(Change listing data)
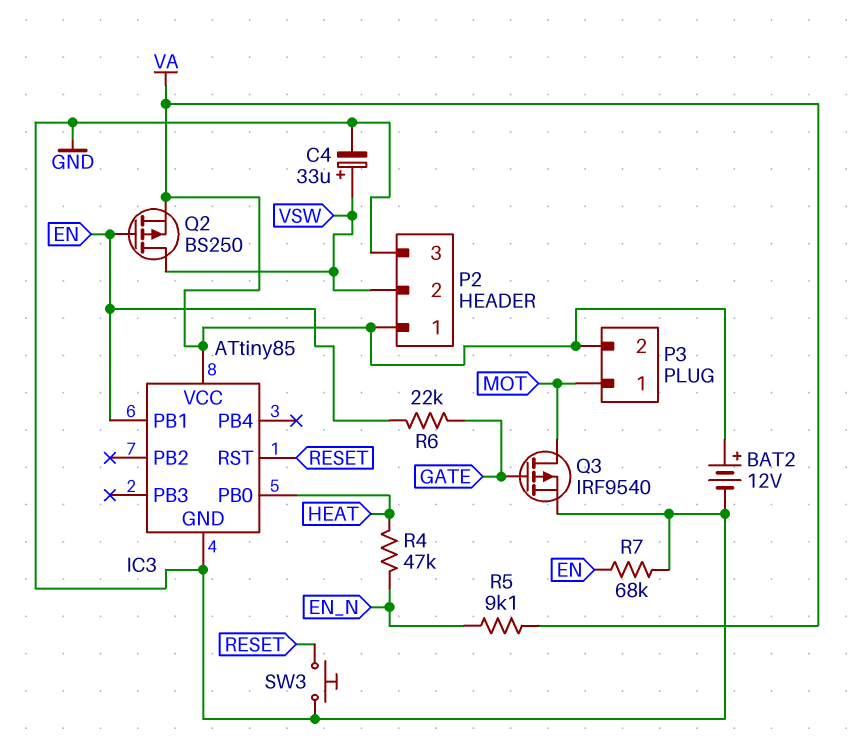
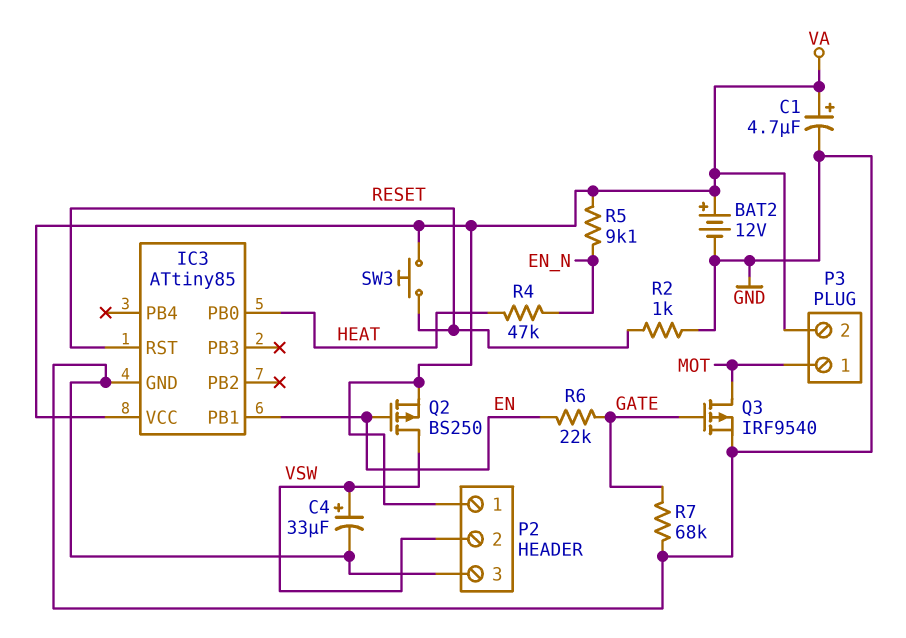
C1: none -> 4.7uF (plus VA, minus GND)
R2: none -> 1k (GND, RESET)
R7: 68k (EN, GND) -> 68k (GATE, GND)
SW3: button (GND, RESET) -> button (RESET, VA)

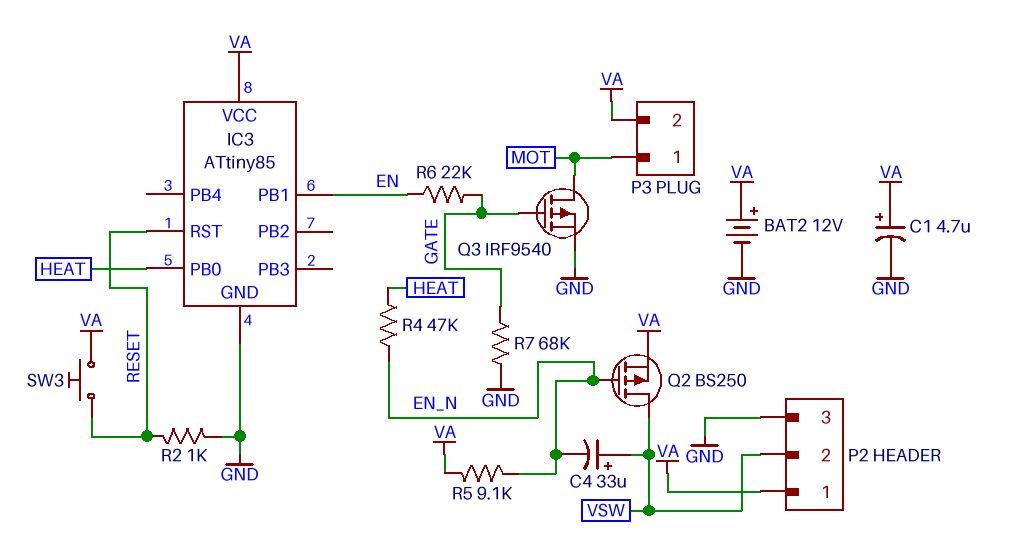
C4: 33uF (plus VSW, minus GND) -> 33uF (plus VSW, minus EN_N)
Q2: PMOS BS250 (G EN, D VSW, S VA) -> PMOS BS250 (G EN_N, D VSW, S VA)

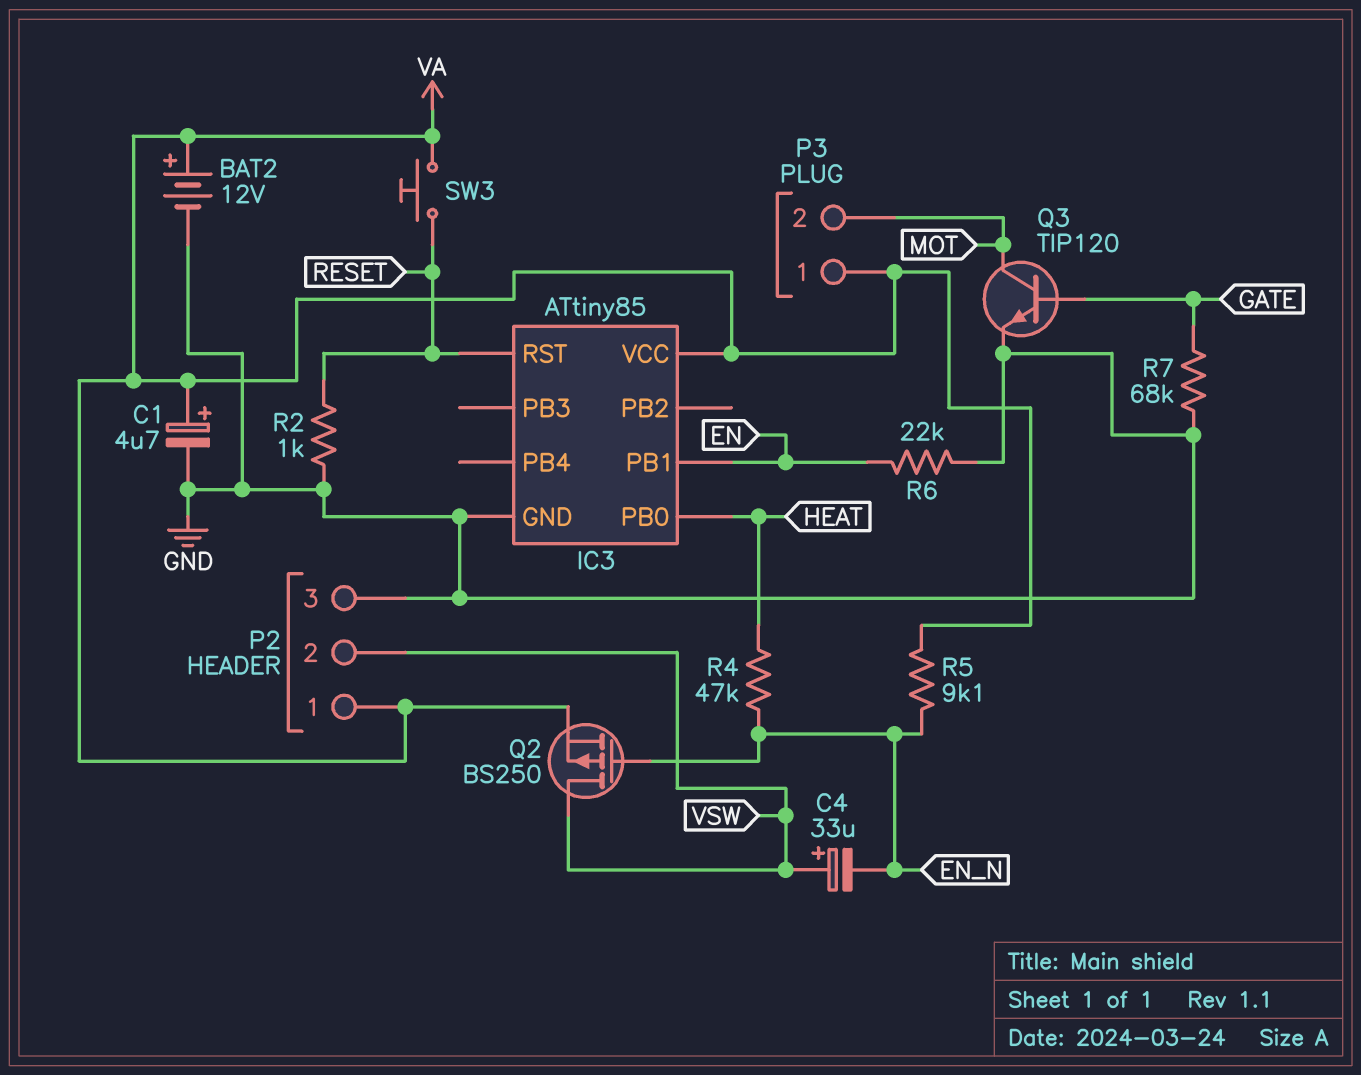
P3 pin 1: MOT -> VA
P3 pin 2: VA -> MOT
Q3: PMOS IRF9540 (G GATE, D MOT, S GND) -> NPN TIP120 (B GATE, C MOT, E GND)
R6: 22k (EN, GATE) -> 22k (EN, GND)

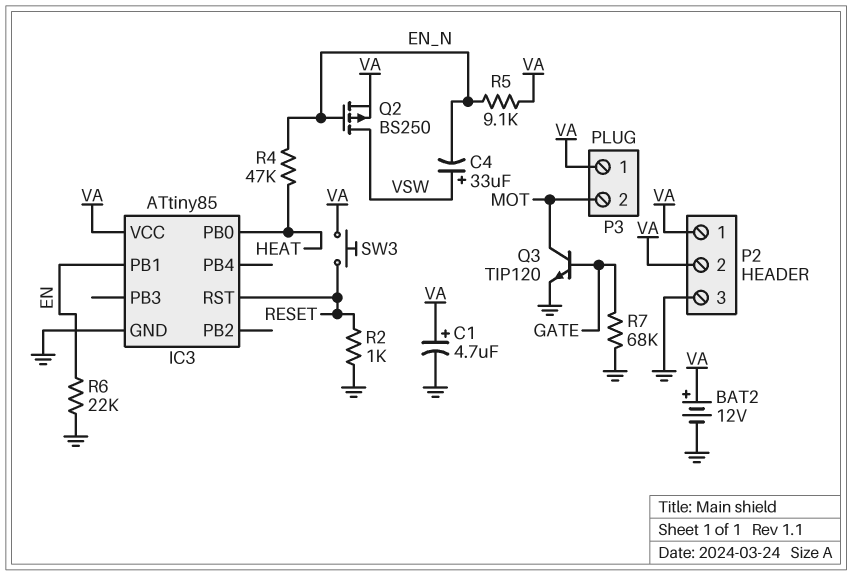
P2 pin 2: VSW -> VA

## Task
Among the lines above, find those carrying the word "RESET" and copy them out.

## Expected answer
R2: none -> 1k (GND, RESET)
SW3: button (GND, RESET) -> button (RESET, VA)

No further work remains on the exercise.